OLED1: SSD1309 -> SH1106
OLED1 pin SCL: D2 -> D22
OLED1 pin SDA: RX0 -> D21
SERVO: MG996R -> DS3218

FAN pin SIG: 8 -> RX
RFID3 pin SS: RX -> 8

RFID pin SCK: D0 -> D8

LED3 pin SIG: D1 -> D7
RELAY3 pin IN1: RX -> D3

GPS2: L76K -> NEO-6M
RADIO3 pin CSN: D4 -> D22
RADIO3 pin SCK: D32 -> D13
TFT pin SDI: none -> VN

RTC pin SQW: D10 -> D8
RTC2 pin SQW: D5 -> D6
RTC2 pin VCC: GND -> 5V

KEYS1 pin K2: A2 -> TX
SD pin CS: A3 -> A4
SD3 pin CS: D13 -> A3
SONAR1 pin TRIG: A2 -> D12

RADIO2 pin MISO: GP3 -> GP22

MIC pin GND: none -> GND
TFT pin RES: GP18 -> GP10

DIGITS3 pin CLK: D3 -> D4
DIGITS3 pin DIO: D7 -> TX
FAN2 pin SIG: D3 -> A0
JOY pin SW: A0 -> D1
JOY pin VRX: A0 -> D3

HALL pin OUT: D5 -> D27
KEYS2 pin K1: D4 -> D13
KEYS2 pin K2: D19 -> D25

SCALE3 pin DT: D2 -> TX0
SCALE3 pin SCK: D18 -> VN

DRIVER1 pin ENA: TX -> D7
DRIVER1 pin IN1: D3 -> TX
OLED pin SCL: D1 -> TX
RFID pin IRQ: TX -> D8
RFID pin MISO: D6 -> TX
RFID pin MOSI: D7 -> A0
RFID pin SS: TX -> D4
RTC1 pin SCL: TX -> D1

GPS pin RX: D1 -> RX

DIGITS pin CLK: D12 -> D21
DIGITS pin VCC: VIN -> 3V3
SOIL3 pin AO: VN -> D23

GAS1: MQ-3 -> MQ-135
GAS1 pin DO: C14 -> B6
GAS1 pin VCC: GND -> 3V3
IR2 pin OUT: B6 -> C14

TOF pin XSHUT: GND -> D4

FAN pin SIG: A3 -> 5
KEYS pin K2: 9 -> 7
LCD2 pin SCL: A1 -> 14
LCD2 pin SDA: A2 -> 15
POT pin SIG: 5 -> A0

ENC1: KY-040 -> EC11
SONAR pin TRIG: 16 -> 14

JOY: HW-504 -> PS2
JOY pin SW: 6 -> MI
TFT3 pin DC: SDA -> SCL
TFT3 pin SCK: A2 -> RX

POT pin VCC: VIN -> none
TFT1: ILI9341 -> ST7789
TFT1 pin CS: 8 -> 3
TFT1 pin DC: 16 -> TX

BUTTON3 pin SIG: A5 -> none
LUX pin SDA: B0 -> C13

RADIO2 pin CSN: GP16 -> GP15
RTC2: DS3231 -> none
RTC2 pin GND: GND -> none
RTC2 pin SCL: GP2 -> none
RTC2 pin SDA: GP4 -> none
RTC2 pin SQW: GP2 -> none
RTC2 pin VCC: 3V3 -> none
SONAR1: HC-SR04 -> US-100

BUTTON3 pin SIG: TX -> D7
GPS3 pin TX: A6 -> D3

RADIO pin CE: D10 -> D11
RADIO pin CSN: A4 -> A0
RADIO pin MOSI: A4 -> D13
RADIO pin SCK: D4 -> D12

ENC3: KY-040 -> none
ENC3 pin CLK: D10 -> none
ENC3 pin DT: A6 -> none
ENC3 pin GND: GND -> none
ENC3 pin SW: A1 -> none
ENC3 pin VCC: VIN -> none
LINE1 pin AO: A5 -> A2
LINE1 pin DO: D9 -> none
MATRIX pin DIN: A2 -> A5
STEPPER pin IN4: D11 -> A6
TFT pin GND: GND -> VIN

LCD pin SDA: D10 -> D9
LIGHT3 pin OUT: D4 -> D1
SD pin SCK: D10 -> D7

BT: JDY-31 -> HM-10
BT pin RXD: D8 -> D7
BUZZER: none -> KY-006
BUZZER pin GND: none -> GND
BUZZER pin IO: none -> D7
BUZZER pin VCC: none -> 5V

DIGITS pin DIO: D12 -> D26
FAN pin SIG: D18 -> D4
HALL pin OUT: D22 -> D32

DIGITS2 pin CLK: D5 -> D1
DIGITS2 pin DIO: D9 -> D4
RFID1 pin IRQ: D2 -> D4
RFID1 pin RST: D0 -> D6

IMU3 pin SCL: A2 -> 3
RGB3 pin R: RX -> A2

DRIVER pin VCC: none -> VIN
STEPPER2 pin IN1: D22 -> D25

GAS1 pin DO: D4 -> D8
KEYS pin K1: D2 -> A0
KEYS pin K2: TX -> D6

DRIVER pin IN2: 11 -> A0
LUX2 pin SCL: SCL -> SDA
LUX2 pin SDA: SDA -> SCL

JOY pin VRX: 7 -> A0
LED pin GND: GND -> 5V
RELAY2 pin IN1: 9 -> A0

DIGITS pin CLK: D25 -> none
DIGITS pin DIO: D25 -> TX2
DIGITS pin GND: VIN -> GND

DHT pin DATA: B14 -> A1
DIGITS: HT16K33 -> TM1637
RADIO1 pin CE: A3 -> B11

WHAT YOU NEED TO DO> Repeat exactly the lines above from the one with "GPS pin RX: D1 -> RX" up to and including the one with "LCD pin SDA: D10 -> D9". No other line belongs in the reply.

RESPONSE AREA>
GPS pin RX: D1 -> RX

DIGITS pin CLK: D12 -> D21
DIGITS pin VCC: VIN -> 3V3
SOIL3 pin AO: VN -> D23

GAS1: MQ-3 -> MQ-135
GAS1 pin DO: C14 -> B6
GAS1 pin VCC: GND -> 3V3
IR2 pin OUT: B6 -> C14

TOF pin XSHUT: GND -> D4

FAN pin SIG: A3 -> 5
KEYS pin K2: 9 -> 7
LCD2 pin SCL: A1 -> 14
LCD2 pin SDA: A2 -> 15
POT pin SIG: 5 -> A0

ENC1: KY-040 -> EC11
SONAR pin TRIG: 16 -> 14

JOY: HW-504 -> PS2
JOY pin SW: 6 -> MI
TFT3 pin DC: SDA -> SCL
TFT3 pin SCK: A2 -> RX

POT pin VCC: VIN -> none
TFT1: ILI9341 -> ST7789
TFT1 pin CS: 8 -> 3
TFT1 pin DC: 16 -> TX

BUTTON3 pin SIG: A5 -> none
LUX pin SDA: B0 -> C13

RADIO2 pin CSN: GP16 -> GP15
RTC2: DS3231 -> none
RTC2 pin GND: GND -> none
RTC2 pin SCL: GP2 -> none
RTC2 pin SDA: GP4 -> none
RTC2 pin SQW: GP2 -> none
RTC2 pin VCC: 3V3 -> none
SONAR1: HC-SR04 -> US-100

BUTTON3 pin SIG: TX -> D7
GPS3 pin TX: A6 -> D3

RADIO pin CE: D10 -> D11
RADIO pin CSN: A4 -> A0
RADIO pin MOSI: A4 -> D13
RADIO pin SCK: D4 -> D12

ENC3: KY-040 -> none
ENC3 pin CLK: D10 -> none
ENC3 pin DT: A6 -> none
ENC3 pin GND: GND -> none
ENC3 pin SW: A1 -> none
ENC3 pin VCC: VIN -> none
LINE1 pin AO: A5 -> A2
LINE1 pin DO: D9 -> none
MATRIX pin DIN: A2 -> A5
STEPPER pin IN4: D11 -> A6
TFT pin GND: GND -> VIN

LCD pin SDA: D10 -> D9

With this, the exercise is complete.